>>>>>
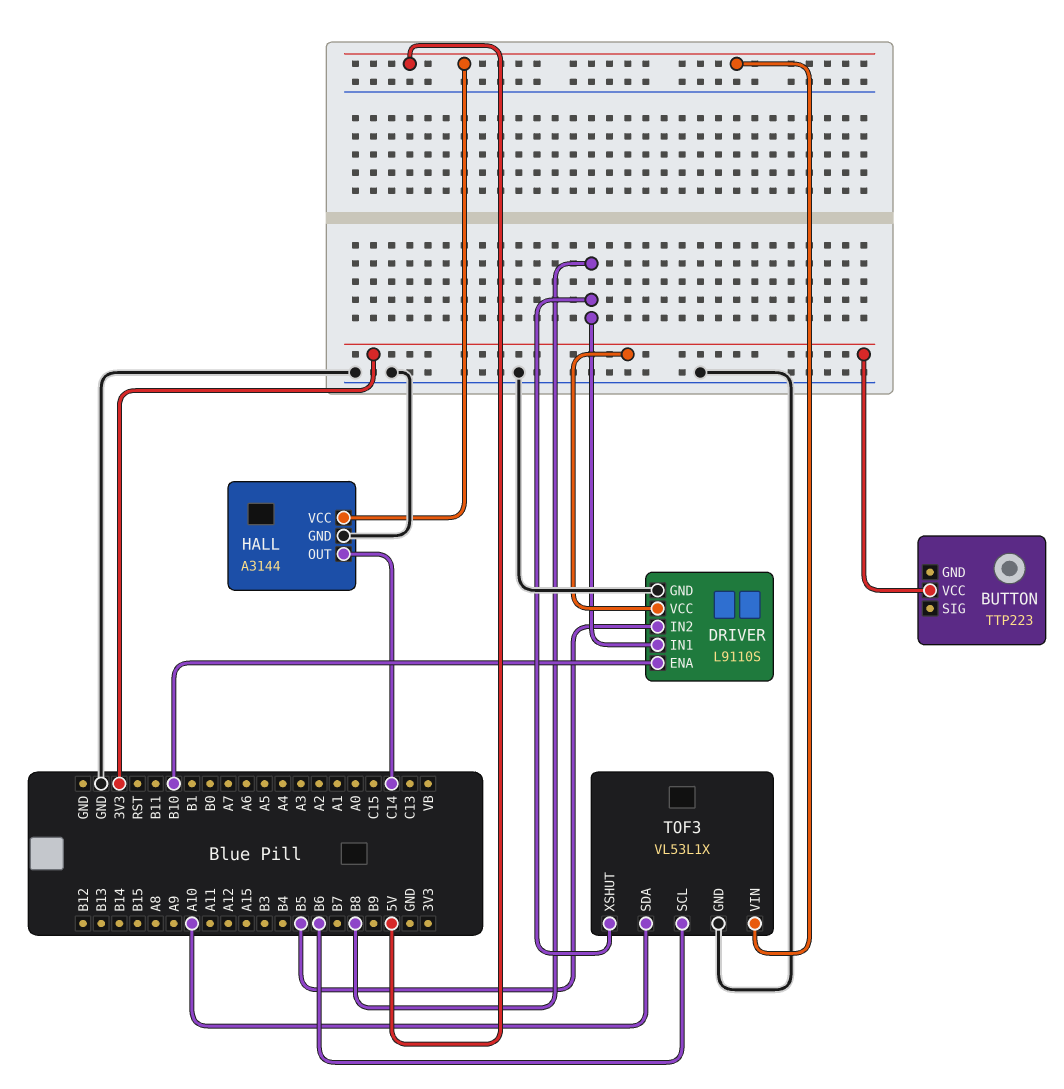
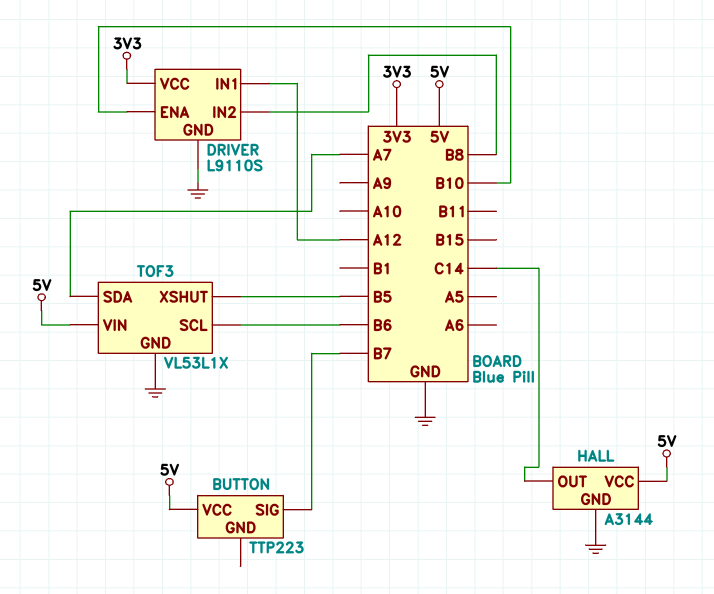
BUTTON pin SIG: none -> B7
BUTTON pin VCC: 3V3 -> 5V
DRIVER pin IN1: B8 -> A12
DRIVER pin IN2: B5 -> B8
TOF3 pin SDA: A10 -> A7
TOF3 pin XSHUT: B8 -> B5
<<<<<
Exercise directions>
All lines containing "BUTTON" in the material above should appear in your reply, copied exactly.

Answer to this problem>
BUTTON pin SIG: none -> B7
BUTTON pin VCC: 3V3 -> 5V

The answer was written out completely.